## What is being asked
In the records below, please retype word for word every line from the one containing "cyan 1x1 brick [82,208,116,242]" through the final one, both included, and nothing else.

Colored object listings:
=-=-=-=-=

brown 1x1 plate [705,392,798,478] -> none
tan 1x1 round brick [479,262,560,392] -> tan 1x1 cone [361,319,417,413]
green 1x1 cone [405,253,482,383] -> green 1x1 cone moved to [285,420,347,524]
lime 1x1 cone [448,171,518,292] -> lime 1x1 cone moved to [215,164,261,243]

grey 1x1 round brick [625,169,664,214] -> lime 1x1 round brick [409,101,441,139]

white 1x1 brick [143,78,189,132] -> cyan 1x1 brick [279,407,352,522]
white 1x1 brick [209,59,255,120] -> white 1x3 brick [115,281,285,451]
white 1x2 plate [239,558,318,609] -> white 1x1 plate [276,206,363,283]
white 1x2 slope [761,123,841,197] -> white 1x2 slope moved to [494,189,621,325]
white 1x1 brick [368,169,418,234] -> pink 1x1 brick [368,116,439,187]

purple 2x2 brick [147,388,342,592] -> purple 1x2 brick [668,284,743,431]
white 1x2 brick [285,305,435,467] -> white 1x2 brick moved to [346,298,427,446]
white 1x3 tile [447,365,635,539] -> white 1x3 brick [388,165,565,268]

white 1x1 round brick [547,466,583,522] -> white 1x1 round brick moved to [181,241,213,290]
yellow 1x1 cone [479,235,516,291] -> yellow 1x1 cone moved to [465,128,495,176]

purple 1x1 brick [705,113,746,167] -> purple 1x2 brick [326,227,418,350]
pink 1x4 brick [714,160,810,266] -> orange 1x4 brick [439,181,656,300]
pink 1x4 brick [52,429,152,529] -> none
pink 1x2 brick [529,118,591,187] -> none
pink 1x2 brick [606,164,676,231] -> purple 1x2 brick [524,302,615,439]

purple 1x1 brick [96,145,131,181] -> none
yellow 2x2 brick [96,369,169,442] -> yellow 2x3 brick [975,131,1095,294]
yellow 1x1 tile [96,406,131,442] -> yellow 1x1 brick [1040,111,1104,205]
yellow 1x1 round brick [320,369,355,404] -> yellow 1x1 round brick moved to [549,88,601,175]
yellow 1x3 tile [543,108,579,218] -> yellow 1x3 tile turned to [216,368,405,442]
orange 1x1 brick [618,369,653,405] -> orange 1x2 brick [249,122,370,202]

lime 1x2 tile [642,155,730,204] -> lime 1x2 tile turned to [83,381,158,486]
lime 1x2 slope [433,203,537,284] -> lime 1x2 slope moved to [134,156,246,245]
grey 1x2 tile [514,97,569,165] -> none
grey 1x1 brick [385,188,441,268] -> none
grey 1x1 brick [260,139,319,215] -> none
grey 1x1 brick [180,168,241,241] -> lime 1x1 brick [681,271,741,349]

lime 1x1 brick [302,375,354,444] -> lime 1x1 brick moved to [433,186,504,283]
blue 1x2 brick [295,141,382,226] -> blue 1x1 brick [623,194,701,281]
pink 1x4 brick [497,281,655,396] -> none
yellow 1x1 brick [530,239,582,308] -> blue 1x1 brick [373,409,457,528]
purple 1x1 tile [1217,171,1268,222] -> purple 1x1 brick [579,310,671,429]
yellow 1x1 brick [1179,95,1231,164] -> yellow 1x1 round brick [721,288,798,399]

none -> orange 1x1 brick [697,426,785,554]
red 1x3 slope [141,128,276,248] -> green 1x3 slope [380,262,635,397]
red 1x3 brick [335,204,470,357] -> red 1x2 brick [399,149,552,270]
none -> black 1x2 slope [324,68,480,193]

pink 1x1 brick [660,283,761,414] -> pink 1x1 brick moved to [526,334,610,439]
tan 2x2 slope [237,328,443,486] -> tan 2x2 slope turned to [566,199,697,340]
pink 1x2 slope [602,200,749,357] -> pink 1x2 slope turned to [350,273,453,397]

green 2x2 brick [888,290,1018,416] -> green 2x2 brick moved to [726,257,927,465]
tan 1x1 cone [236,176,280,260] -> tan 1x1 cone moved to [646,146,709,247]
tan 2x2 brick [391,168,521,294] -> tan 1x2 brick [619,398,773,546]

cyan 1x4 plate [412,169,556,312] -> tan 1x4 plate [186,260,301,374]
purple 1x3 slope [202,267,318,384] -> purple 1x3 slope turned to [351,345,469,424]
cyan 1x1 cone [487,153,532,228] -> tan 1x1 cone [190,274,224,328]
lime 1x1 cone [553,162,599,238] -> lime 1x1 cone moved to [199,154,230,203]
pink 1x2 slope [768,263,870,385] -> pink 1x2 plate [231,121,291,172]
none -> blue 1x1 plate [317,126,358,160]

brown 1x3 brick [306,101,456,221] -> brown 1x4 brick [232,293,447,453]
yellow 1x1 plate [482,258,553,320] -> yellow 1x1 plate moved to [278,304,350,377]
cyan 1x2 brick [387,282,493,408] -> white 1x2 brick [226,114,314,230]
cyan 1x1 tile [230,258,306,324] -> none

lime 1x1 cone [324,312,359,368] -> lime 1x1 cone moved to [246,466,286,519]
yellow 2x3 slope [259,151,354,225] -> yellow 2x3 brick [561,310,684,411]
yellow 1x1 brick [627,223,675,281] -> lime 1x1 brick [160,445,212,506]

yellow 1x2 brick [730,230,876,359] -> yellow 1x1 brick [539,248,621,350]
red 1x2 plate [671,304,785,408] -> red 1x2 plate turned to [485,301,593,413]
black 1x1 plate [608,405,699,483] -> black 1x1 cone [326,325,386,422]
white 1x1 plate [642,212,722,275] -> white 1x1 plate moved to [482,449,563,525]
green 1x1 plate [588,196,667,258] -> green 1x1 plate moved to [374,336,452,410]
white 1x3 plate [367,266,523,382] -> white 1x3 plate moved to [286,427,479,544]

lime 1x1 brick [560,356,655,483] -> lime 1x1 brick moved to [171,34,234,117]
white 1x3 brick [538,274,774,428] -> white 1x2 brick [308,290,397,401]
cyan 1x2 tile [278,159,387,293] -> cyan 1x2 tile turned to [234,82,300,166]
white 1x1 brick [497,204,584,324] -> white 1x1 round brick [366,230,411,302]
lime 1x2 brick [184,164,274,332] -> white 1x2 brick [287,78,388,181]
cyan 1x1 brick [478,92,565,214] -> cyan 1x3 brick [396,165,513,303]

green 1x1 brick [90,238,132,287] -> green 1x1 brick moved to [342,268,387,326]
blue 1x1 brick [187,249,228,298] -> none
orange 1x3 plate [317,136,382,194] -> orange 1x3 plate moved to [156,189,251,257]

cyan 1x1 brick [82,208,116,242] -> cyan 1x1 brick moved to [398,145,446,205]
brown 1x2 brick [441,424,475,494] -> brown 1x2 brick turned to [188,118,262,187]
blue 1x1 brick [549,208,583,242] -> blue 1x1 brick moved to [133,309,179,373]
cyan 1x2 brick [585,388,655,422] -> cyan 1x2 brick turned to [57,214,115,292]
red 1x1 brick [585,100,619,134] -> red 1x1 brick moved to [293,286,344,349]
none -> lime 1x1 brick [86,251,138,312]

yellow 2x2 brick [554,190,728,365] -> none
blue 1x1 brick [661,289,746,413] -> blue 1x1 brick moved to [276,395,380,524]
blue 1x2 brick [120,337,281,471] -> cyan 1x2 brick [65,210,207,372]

=-=-=-=-=

## Finished exercise
cyan 1x1 brick [82,208,116,242] -> cyan 1x1 brick moved to [398,145,446,205]
brown 1x2 brick [441,424,475,494] -> brown 1x2 brick turned to [188,118,262,187]
blue 1x1 brick [549,208,583,242] -> blue 1x1 brick moved to [133,309,179,373]
cyan 1x2 brick [585,388,655,422] -> cyan 1x2 brick turned to [57,214,115,292]
red 1x1 brick [585,100,619,134] -> red 1x1 brick moved to [293,286,344,349]
none -> lime 1x1 brick [86,251,138,312]

yellow 2x2 brick [554,190,728,365] -> none
blue 1x1 brick [661,289,746,413] -> blue 1x1 brick moved to [276,395,380,524]
blue 1x2 brick [120,337,281,471] -> cyan 1x2 brick [65,210,207,372]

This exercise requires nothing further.